◆ ABOUT THIS EXERCISE
Every line of the material below that holds the string "plus" should be copied.

BEGIN THE RECORDS

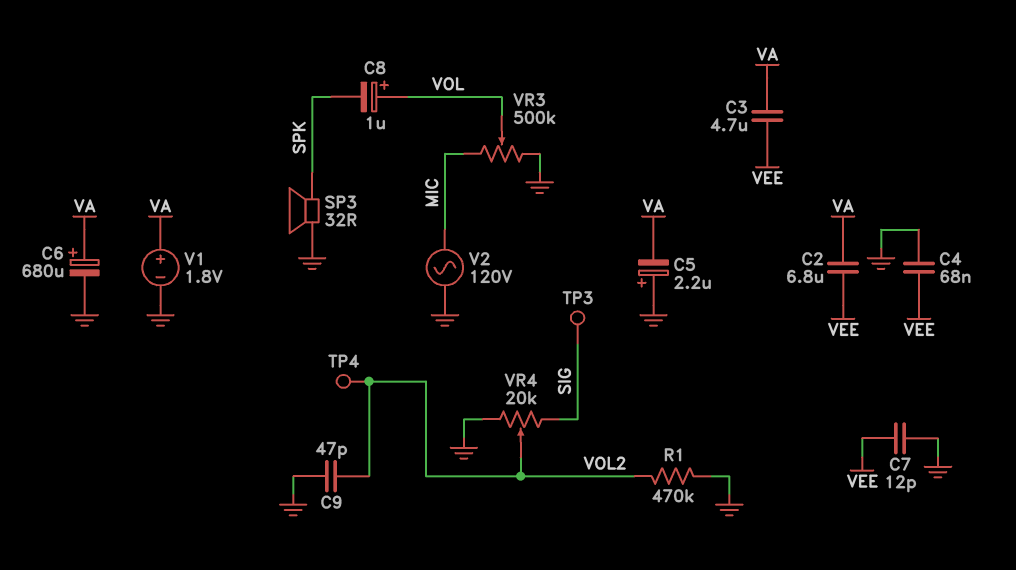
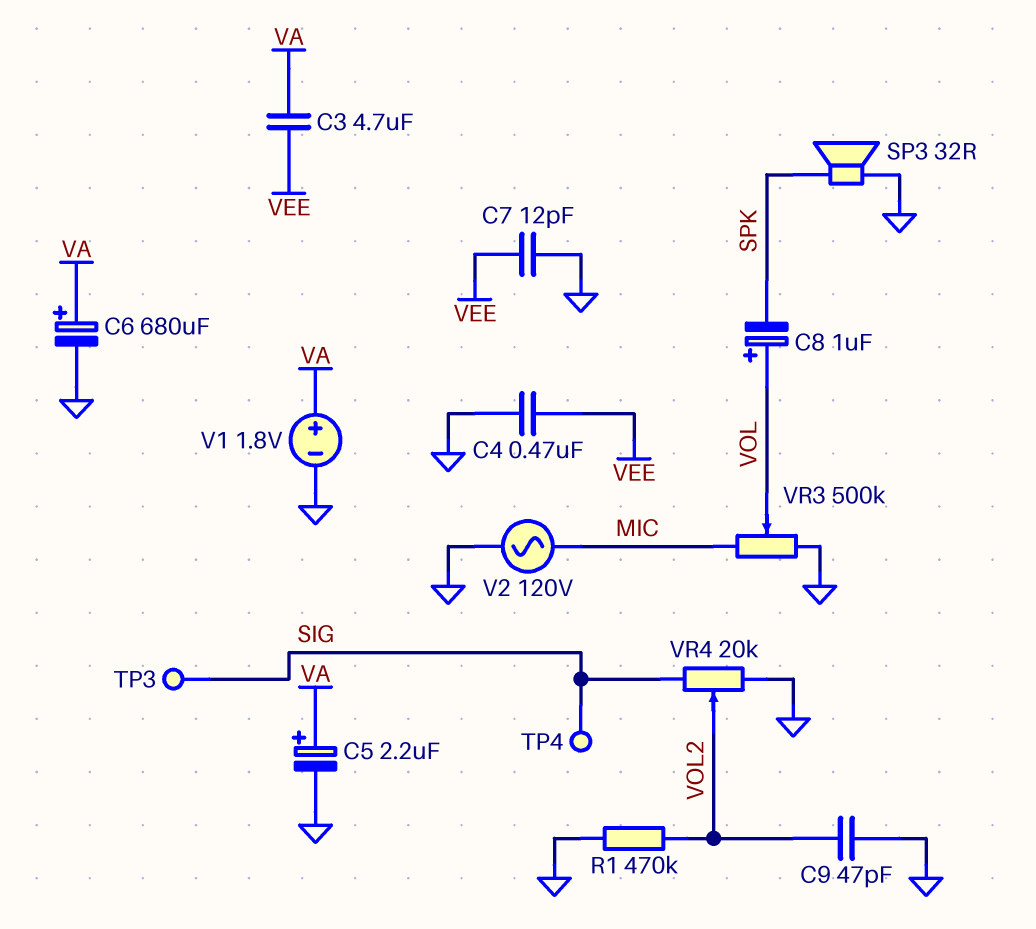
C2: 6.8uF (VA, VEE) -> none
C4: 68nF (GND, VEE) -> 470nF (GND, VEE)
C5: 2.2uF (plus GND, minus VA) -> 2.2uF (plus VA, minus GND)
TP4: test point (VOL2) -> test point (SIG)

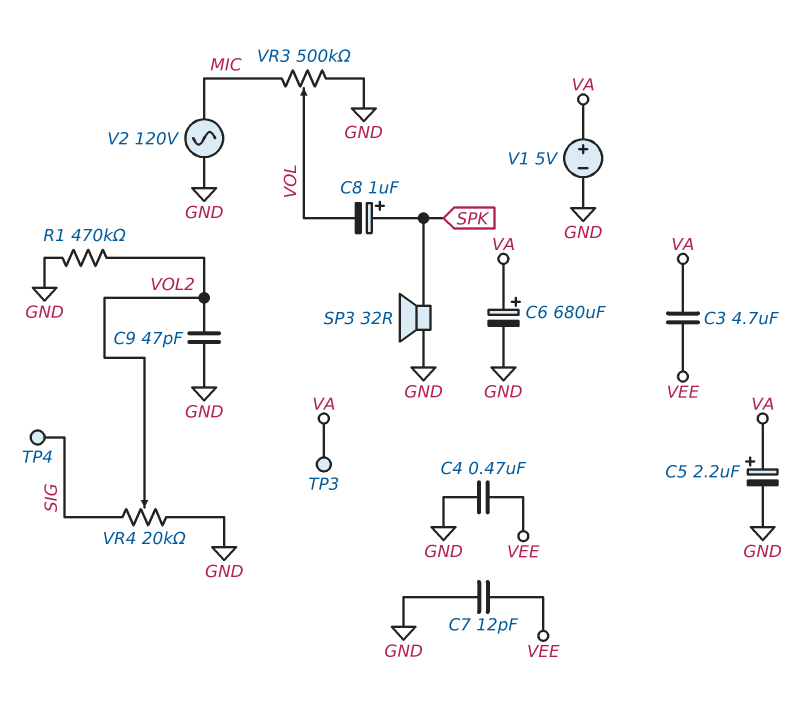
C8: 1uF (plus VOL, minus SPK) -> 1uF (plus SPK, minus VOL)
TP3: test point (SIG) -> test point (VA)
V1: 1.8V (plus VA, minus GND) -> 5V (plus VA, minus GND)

END THE RECORDS
BEGIN THE RECORDS

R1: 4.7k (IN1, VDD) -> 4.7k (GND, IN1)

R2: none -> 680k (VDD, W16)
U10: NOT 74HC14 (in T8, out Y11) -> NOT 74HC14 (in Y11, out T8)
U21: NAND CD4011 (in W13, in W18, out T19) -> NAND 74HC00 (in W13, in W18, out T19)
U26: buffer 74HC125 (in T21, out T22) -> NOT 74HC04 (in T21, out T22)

END THE RECORDS

◆ SOLUTION TO THIS TASK
C5: 2.2uF (plus GND, minus VA) -> 2.2uF (plus VA, minus GND)
C8: 1uF (plus VOL, minus SPK) -> 1uF (plus SPK, minus VOL)
V1: 1.8V (plus VA, minus GND) -> 5V (plus VA, minus GND)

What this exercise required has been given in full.